Exercise goal: Set every entry down again exactly, excluding any pictures.
==*==
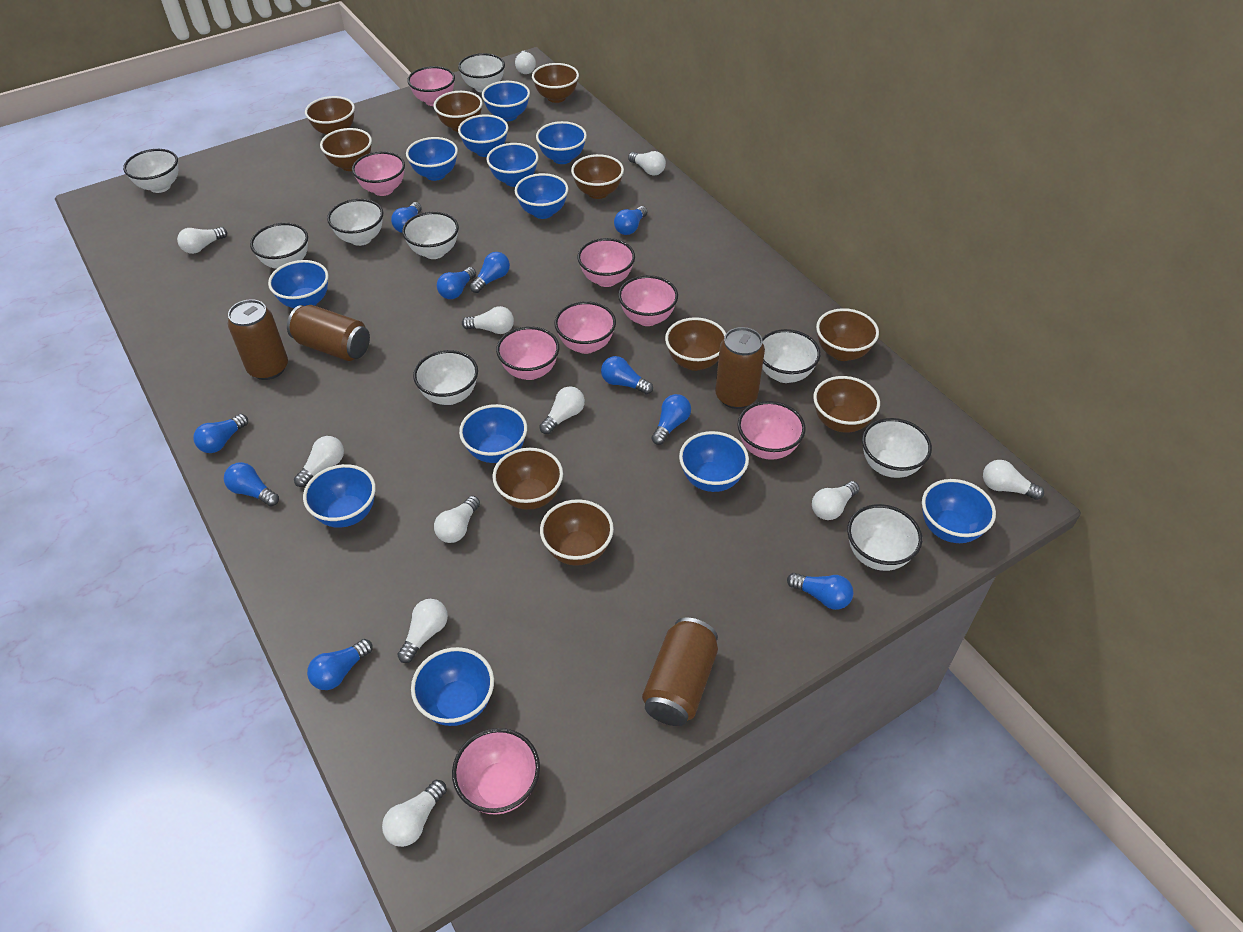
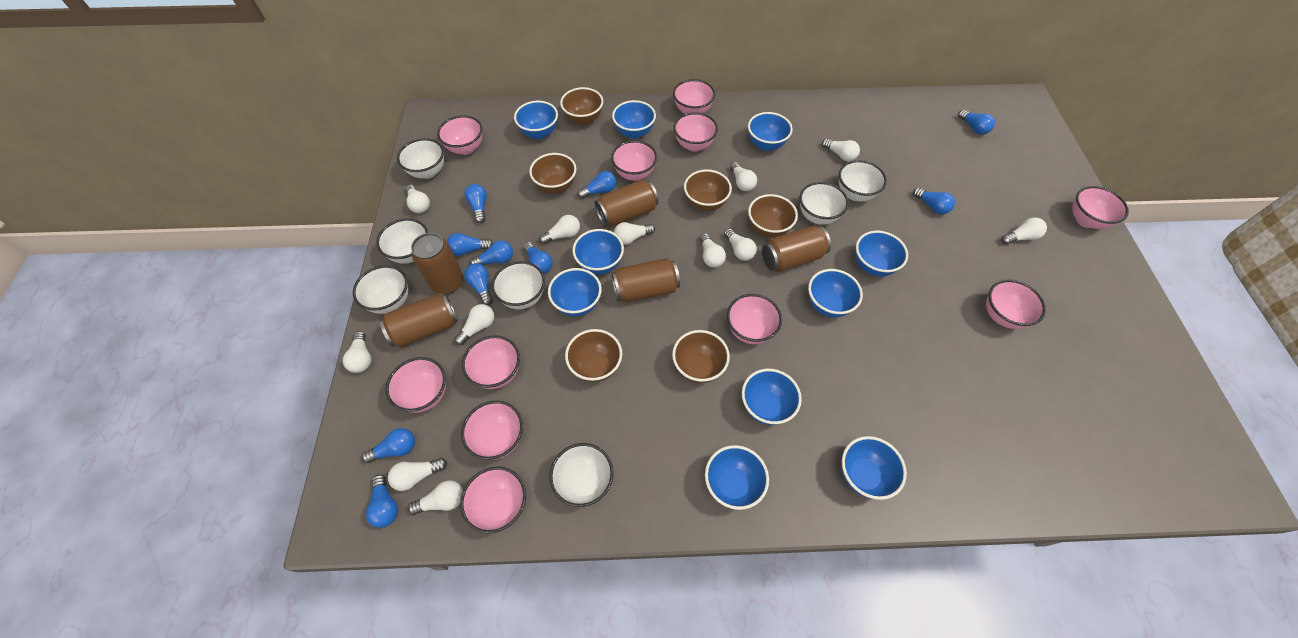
blue bowl: [268,260,329,308] [303,464,376,528] [406,137,458,181] [411,647,494,726] [458,114,509,157] [459,404,527,463] [482,81,530,121] [486,143,539,187] [515,173,568,219] [536,121,587,164] [679,431,749,492] [922,479,996,543] = 12 -> [514,101,558,139] [548,268,602,317] [573,229,624,275] [612,100,656,139] [705,445,769,510] [742,369,802,425] [748,112,793,151] [808,269,863,318] [842,436,907,500] [856,231,908,277] = 10
brown bowl: [305,96,355,135] [320,128,372,171] [433,91,483,132] [492,448,563,510] [532,63,579,103] [540,499,614,566] [571,154,624,199] [665,317,726,371] [813,376,880,433] [816,308,879,361] = 10 -> [529,153,576,194] [560,87,603,125] [565,329,622,382] [672,330,730,383] [684,169,732,211] [748,194,798,238] = 6
brown can: [228,299,288,380] [287,305,370,361] [642,618,718,726] [715,327,765,409] = 4 -> [380,294,458,348] [411,233,464,294] [595,179,659,227] [612,258,680,303] [762,226,831,272] = 5
pink bowl: [352,151,405,196] [407,66,455,106] [452,728,540,815] [496,326,559,380] [554,301,616,354] [577,238,635,287] [618,275,678,326] [737,401,806,460] = 8 -> [386,357,446,413] [437,115,483,155] [460,466,526,534] [461,400,523,460] [462,335,520,389] [611,140,657,181] [673,79,716,114] [674,112,718,152] [727,294,782,344] [986,280,1046,329] [1072,186,1129,229] = 11
white bowl: [123,149,178,193] [250,223,308,269] [327,199,383,246] [402,212,459,259] [413,350,478,405] [458,53,505,93] [762,329,821,383] [847,504,922,571] [862,418,932,478] = 9 -> [353,265,408,314] [376,218,428,264] [397,138,444,179] [491,261,545,309] [549,443,614,507] [799,182,849,225] [839,160,887,202] = 7
white light bulb: [177,227,227,254] [294,436,344,487] [382,780,447,847] [397,599,448,663] [434,496,480,543] [462,306,514,334] [515,51,536,74] [539,386,585,434] [628,151,666,176] [812,481,860,520] [983,460,1044,500] = 11 -> [343,331,371,373] [388,458,447,491] [405,184,430,213] [408,480,463,515] [454,304,494,345] [539,215,580,244] [614,222,655,245] [699,233,726,268] [724,228,757,261] [730,162,757,191] [822,139,860,161] [1001,217,1047,245] = 12

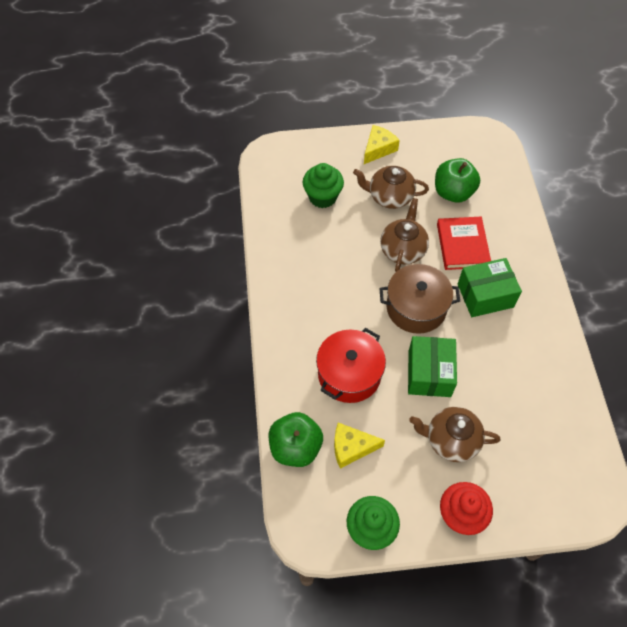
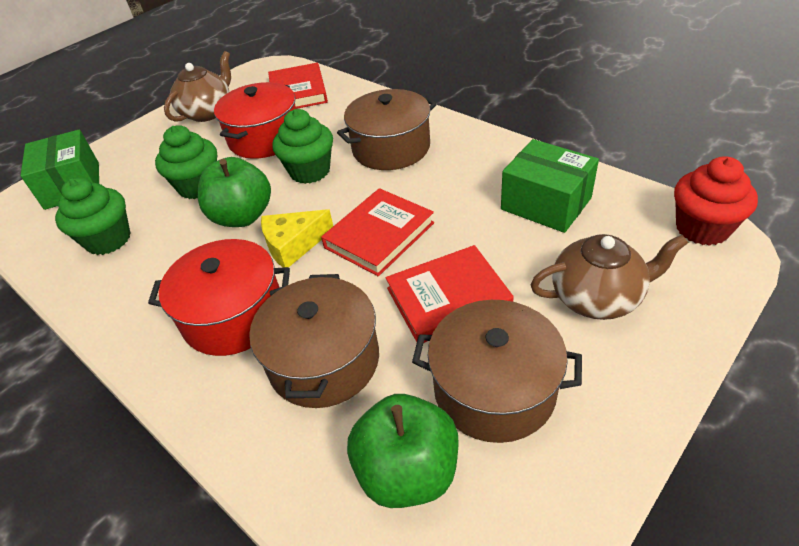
brown pot: [380,264,460,334] = 1 -> [249,274,379,408] [337,89,437,170] [412,300,582,443] = 3
brown teapot: [353,166,429,209] [380,198,429,272] [409,407,500,462] = 3 -> [164,51,231,122] [530,234,688,320] = 2
green cupcake: [302,163,344,208] [347,496,400,550] = 2 -> [55,177,131,255] [155,125,217,199] [272,109,333,184] = 3
red book: [437,217,491,270] = 1 -> [268,63,328,109] [321,188,434,276] [386,245,514,343] = 3
red pot: [316,328,386,403] = 1 -> [148,239,290,356] [214,82,296,159] = 2
yellow cheese: [334,423,385,469] [364,125,400,164] = 2 -> [261,209,333,268] = 1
==*==
Final answer:
blue bowl: [268,260,329,308] [303,464,376,528] [406,137,458,181] [411,647,494,726] [458,114,509,157] [459,404,527,463] [482,81,530,121] [486,143,539,187] [515,173,568,219] [536,121,587,164] [679,431,749,492] [922,479,996,543] = 12 -> [514,101,558,139] [548,268,602,317] [573,229,624,275] [612,100,656,139] [705,445,769,510] [742,369,802,425] [748,112,793,151] [808,269,863,318] [842,436,907,500] [856,231,908,277] = 10
brown bowl: [305,96,355,135] [320,128,372,171] [433,91,483,132] [492,448,563,510] [532,63,579,103] [540,499,614,566] [571,154,624,199] [665,317,726,371] [813,376,880,433] [816,308,879,361] = 10 -> [529,153,576,194] [560,87,603,125] [565,329,622,382] [672,330,730,383] [684,169,732,211] [748,194,798,238] = 6
brown can: [228,299,288,380] [287,305,370,361] [642,618,718,726] [715,327,765,409] = 4 -> [380,294,458,348] [411,233,464,294] [595,179,659,227] [612,258,680,303] [762,226,831,272] = 5
pink bowl: [352,151,405,196] [407,66,455,106] [452,728,540,815] [496,326,559,380] [554,301,616,354] [577,238,635,287] [618,275,678,326] [737,401,806,460] = 8 -> [386,357,446,413] [437,115,483,155] [460,466,526,534] [461,400,523,460] [462,335,520,389] [611,140,657,181] [673,79,716,114] [674,112,718,152] [727,294,782,344] [986,280,1046,329] [1072,186,1129,229] = 11
white bowl: [123,149,178,193] [250,223,308,269] [327,199,383,246] [402,212,459,259] [413,350,478,405] [458,53,505,93] [762,329,821,383] [847,504,922,571] [862,418,932,478] = 9 -> [353,265,408,314] [376,218,428,264] [397,138,444,179] [491,261,545,309] [549,443,614,507] [799,182,849,225] [839,160,887,202] = 7
white light bulb: [177,227,227,254] [294,436,344,487] [382,780,447,847] [397,599,448,663] [434,496,480,543] [462,306,514,334] [515,51,536,74] [539,386,585,434] [628,151,666,176] [812,481,860,520] [983,460,1044,500] = 11 -> [343,331,371,373] [388,458,447,491] [405,184,430,213] [408,480,463,515] [454,304,494,345] [539,215,580,244] [614,222,655,245] [699,233,726,268] [724,228,757,261] [730,162,757,191] [822,139,860,161] [1001,217,1047,245] = 12

brown pot: [380,264,460,334] = 1 -> [249,274,379,408] [337,89,437,170] [412,300,582,443] = 3
brown teapot: [353,166,429,209] [380,198,429,272] [409,407,500,462] = 3 -> [164,51,231,122] [530,234,688,320] = 2
green cupcake: [302,163,344,208] [347,496,400,550] = 2 -> [55,177,131,255] [155,125,217,199] [272,109,333,184] = 3
red book: [437,217,491,270] = 1 -> [268,63,328,109] [321,188,434,276] [386,245,514,343] = 3
red pot: [316,328,386,403] = 1 -> [148,239,290,356] [214,82,296,159] = 2
yellow cheese: [334,423,385,469] [364,125,400,164] = 2 -> [261,209,333,268] = 1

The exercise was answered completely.